Exercise directions>
The lines to reproduce run from the one containing "(523, 272) = (507, 338): turquoise" through the end of the records below. Reproduce them exactly and add nothing.

● ● ● ● ●

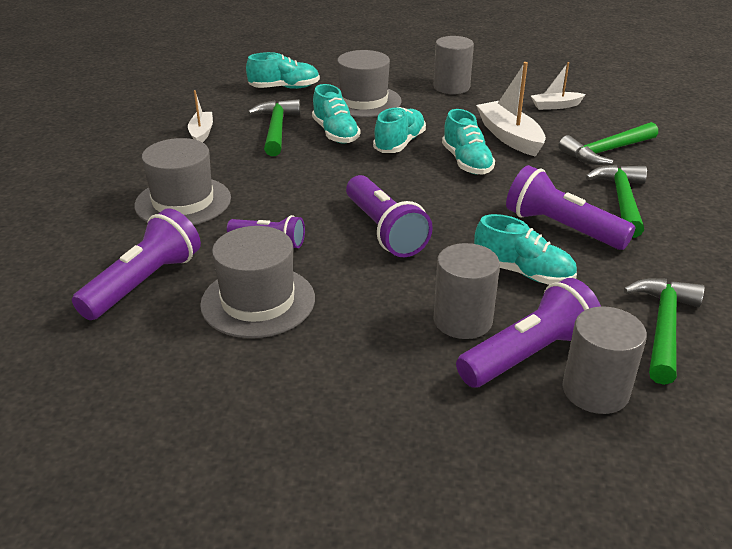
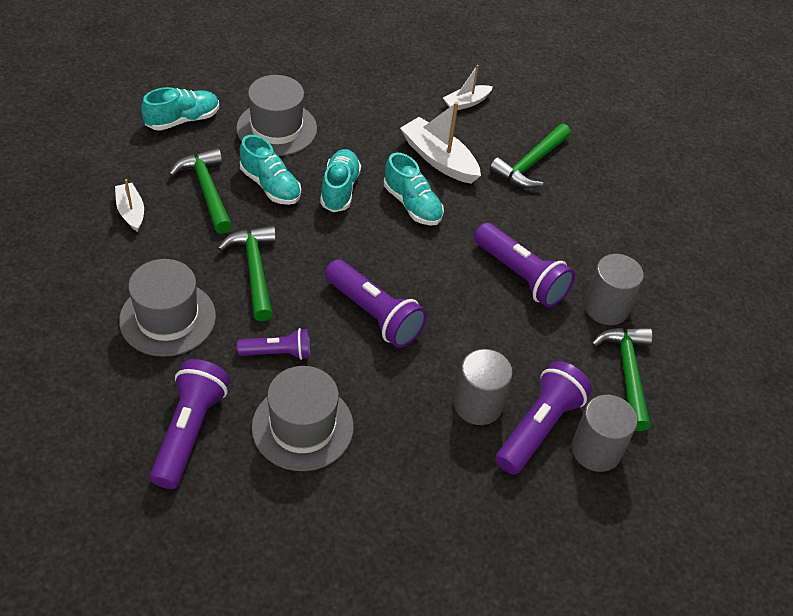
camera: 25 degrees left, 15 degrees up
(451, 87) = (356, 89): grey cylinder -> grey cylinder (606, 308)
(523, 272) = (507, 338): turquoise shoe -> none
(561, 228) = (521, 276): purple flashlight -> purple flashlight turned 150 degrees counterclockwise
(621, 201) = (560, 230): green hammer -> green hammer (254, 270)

● ● ● ● ●

Result for this exercise>
(523, 272) = (507, 338): turquoise shoe -> none
(561, 228) = (521, 276): purple flashlight -> purple flashlight turned 150 degrees counterclockwise
(621, 201) = (560, 230): green hammer -> green hammer (254, 270)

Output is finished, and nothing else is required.